• **AVAILABLE DATA**:
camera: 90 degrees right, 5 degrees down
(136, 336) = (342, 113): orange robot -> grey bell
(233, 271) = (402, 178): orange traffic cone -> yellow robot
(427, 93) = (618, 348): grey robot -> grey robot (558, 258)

* * *

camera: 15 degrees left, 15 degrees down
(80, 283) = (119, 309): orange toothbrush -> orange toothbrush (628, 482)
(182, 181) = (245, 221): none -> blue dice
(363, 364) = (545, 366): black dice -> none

• **EXERCISE DIRECTIONS**: Look above for the line containing "camera: 15 degrees left, 15 degrees down" and the line containing "(363, 364) = (545, 366): black dice -> none". Transcribe both, with the lines between them, exactly.

• **RESPONSE AREA**:
camera: 15 degrees left, 15 degrees down
(80, 283) = (119, 309): orange toothbrush -> orange toothbrush (628, 482)
(182, 181) = (245, 221): none -> blue dice
(363, 364) = (545, 366): black dice -> none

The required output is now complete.